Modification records
────

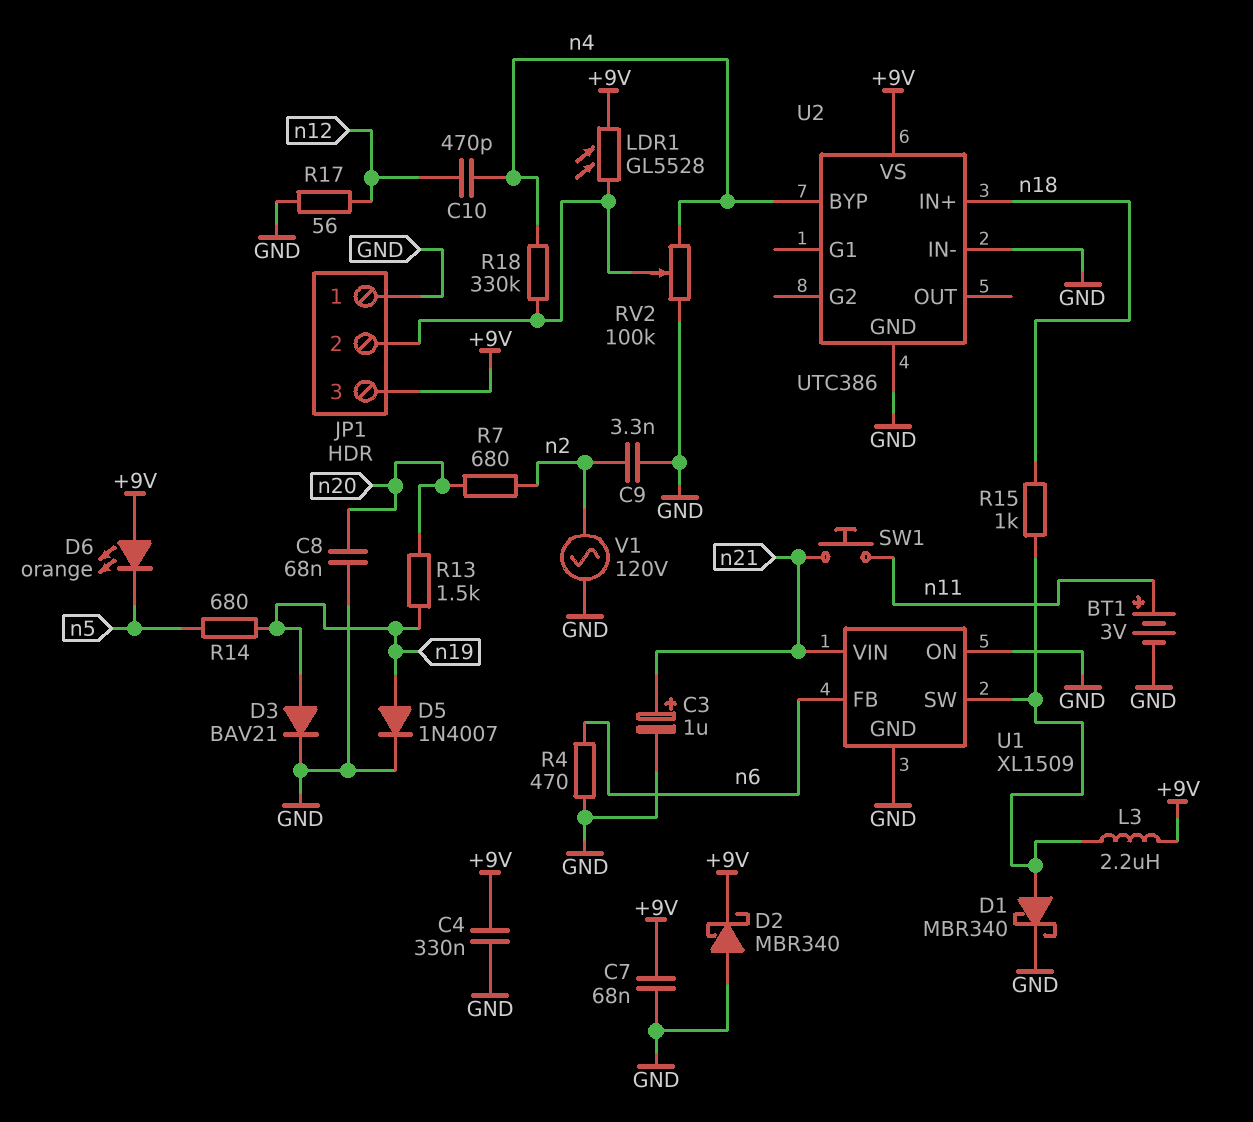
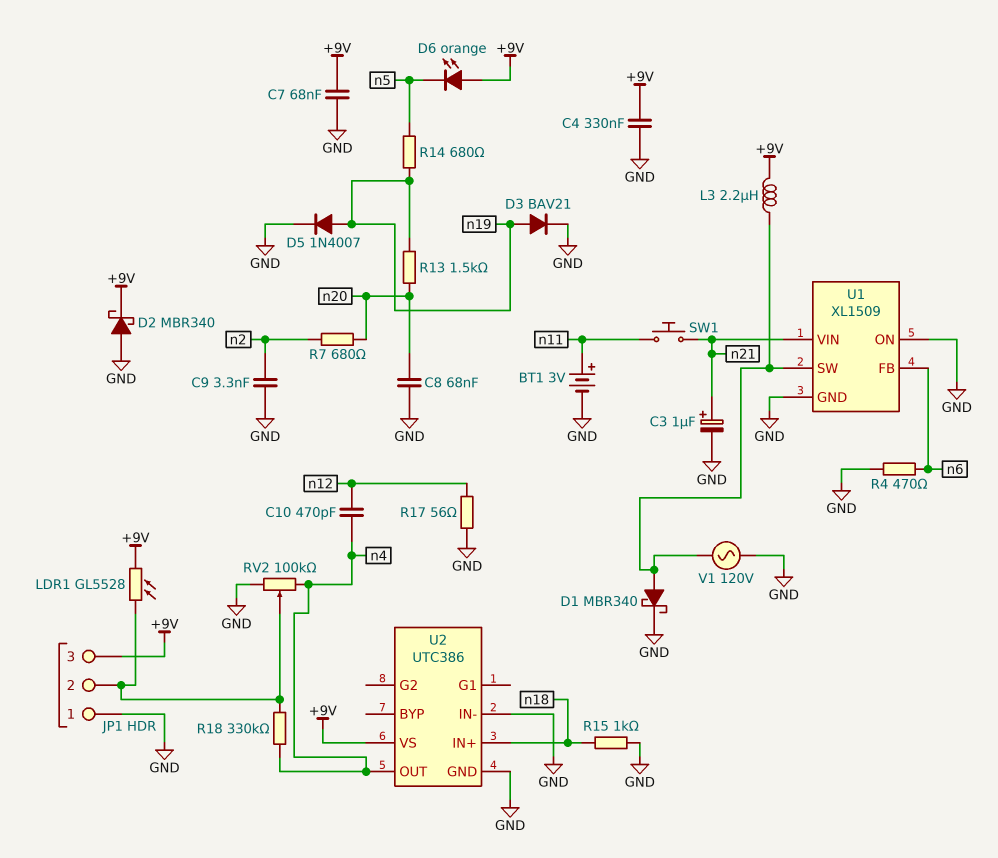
R15: 1k (U1/SW, n18) -> 1k (GND, n18)
U2 pin BYP: n4 -> none
U2 pin OUT: none -> n4
V1: AC 120V (GND, n2) -> AC 120V (GND, U1/SW)

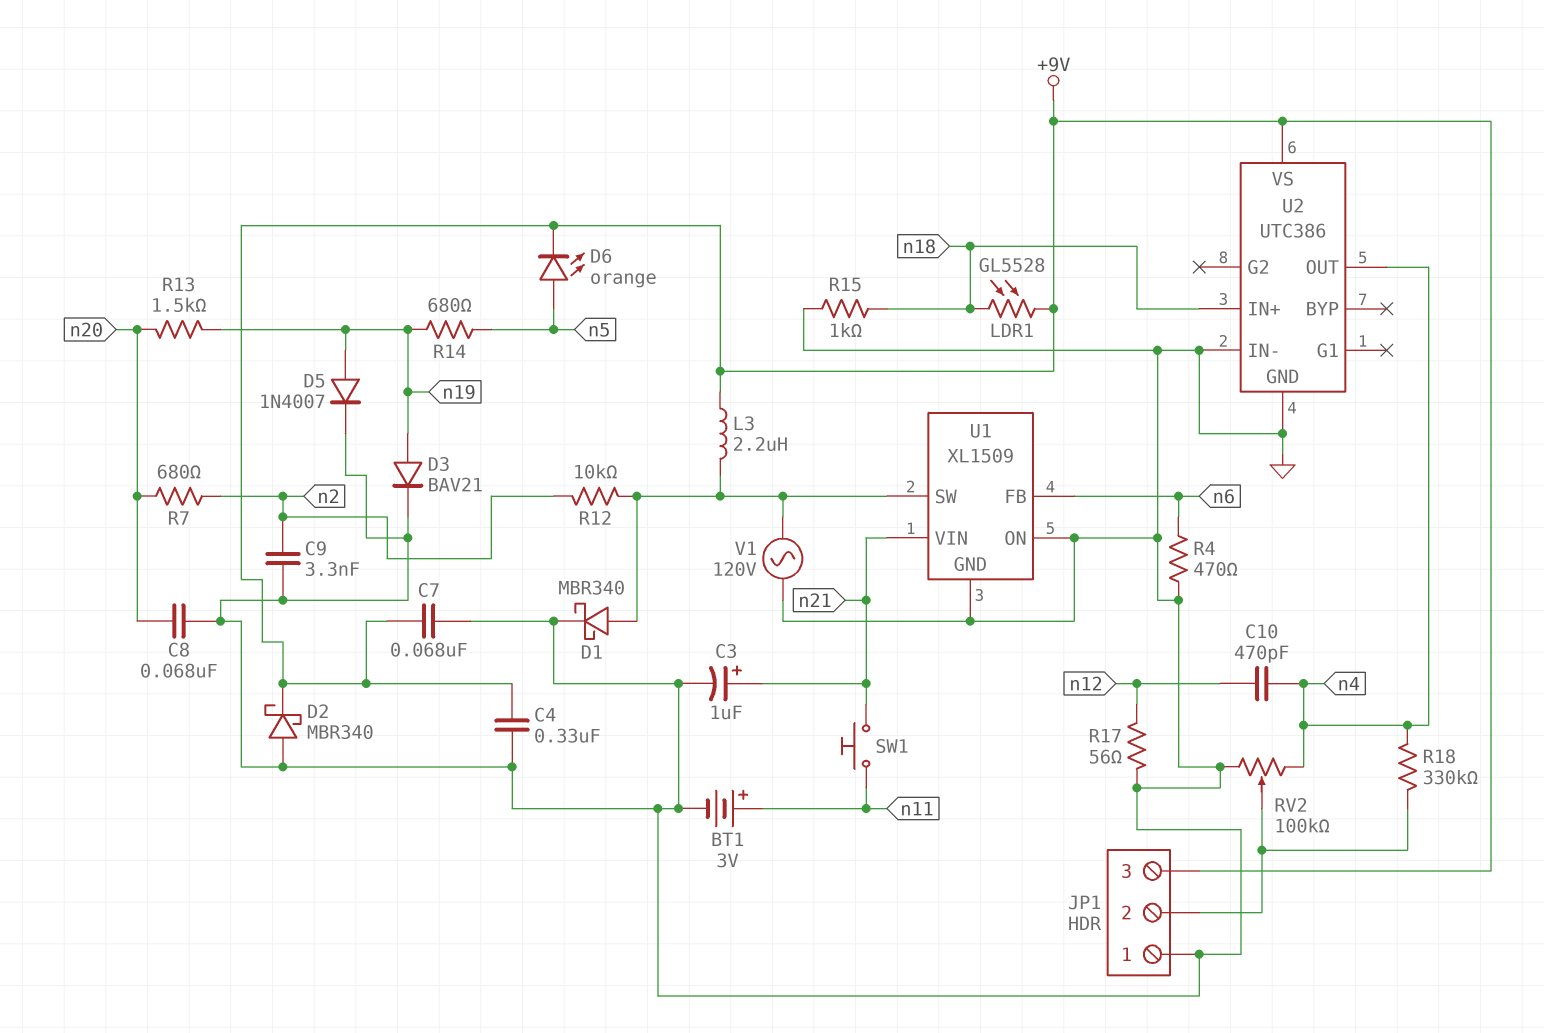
D6: LED orange (A +9V, K n5) -> LED orange (A n5, K +9V)
LDR1: GL5528 (+9V, JP1/2) -> GL5528 (+9V, n18)
R12: none -> 10k (U1/SW, n2)

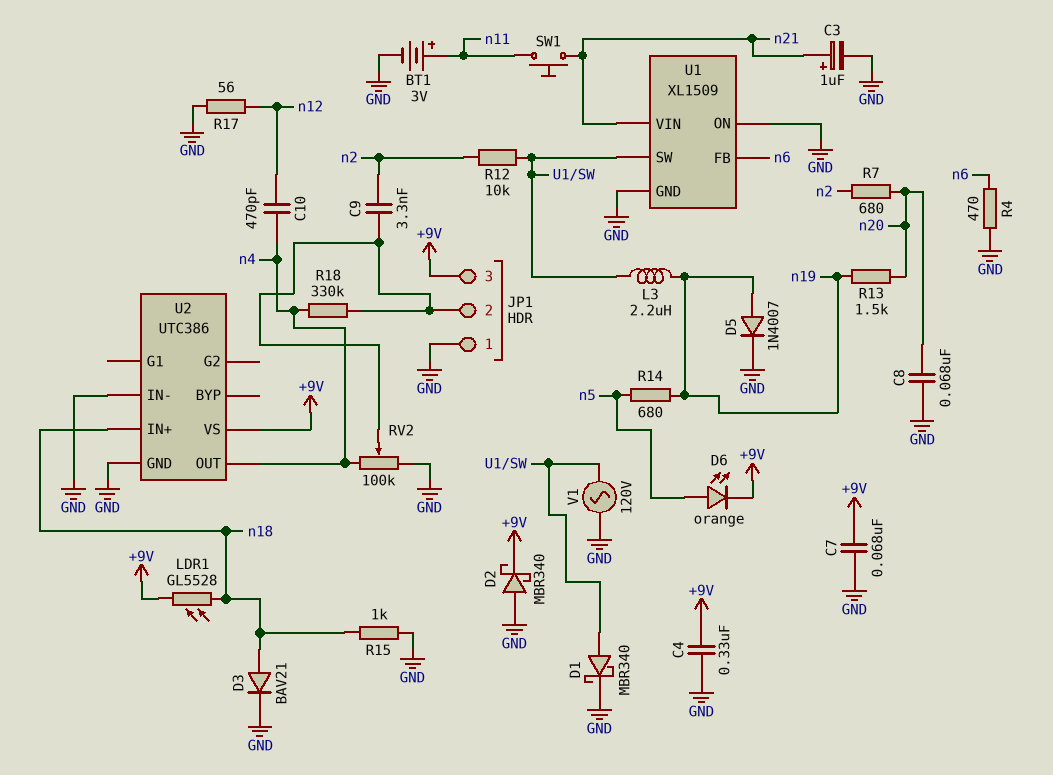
C9: 3.3nF (GND, n2) -> 3.3nF (JP1/2, n2)
D3: diode BAV21 (A n19, K GND) -> diode BAV21 (A n18, K GND)
L3: 2.2uH (+9V, U1/SW) -> 2.2uH (U1/SW, n19)

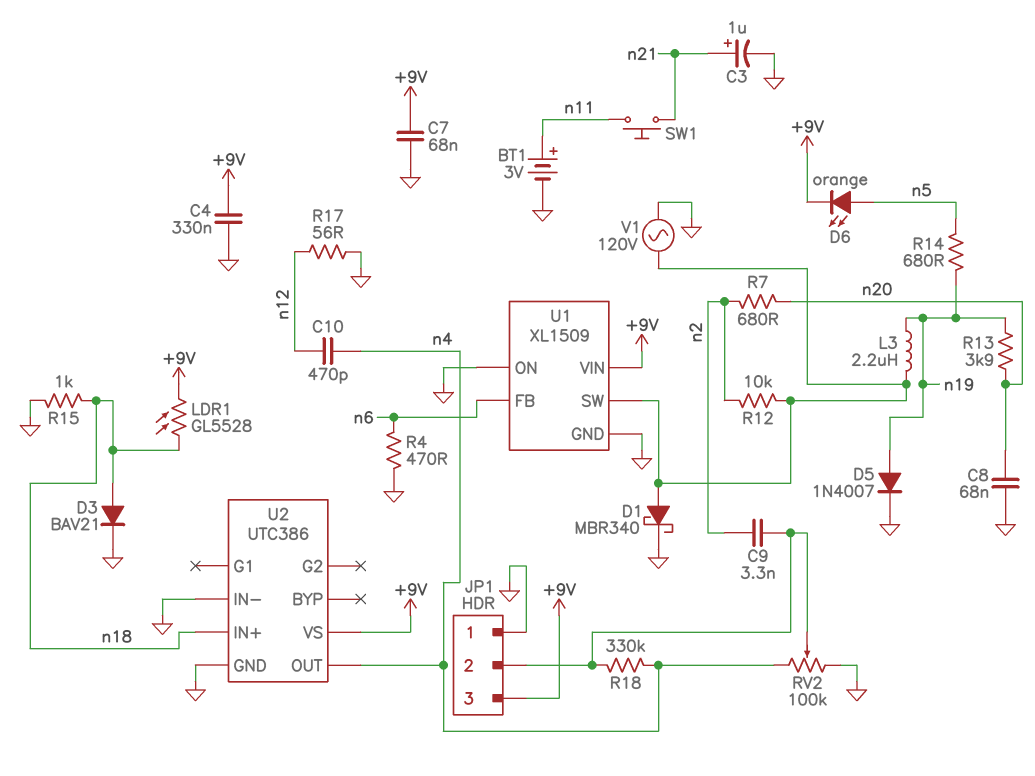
D2: schottky MBR340 (A GND, K +9V) -> none
R13: 1.5k (n19, n20) -> 3.9k (n19, n20)
U1 pin VIN: n21 -> +9V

────

Repeat the data in full and exactly. Omit pictures.

» **Output**
R15: 1k (U1/SW, n18) -> 1k (GND, n18)
U2 pin BYP: n4 -> none
U2 pin OUT: none -> n4
V1: AC 120V (GND, n2) -> AC 120V (GND, U1/SW)

D6: LED orange (A +9V, K n5) -> LED orange (A n5, K +9V)
LDR1: GL5528 (+9V, JP1/2) -> GL5528 (+9V, n18)
R12: none -> 10k (U1/SW, n2)

C9: 3.3nF (GND, n2) -> 3.3nF (JP1/2, n2)
D3: diode BAV21 (A n19, K GND) -> diode BAV21 (A n18, K GND)
L3: 2.2uH (+9V, U1/SW) -> 2.2uH (U1/SW, n19)

D2: schottky MBR340 (A GND, K +9V) -> none
R13: 1.5k (n19, n20) -> 3.9k (n19, n20)
U1 pin VIN: n21 -> +9V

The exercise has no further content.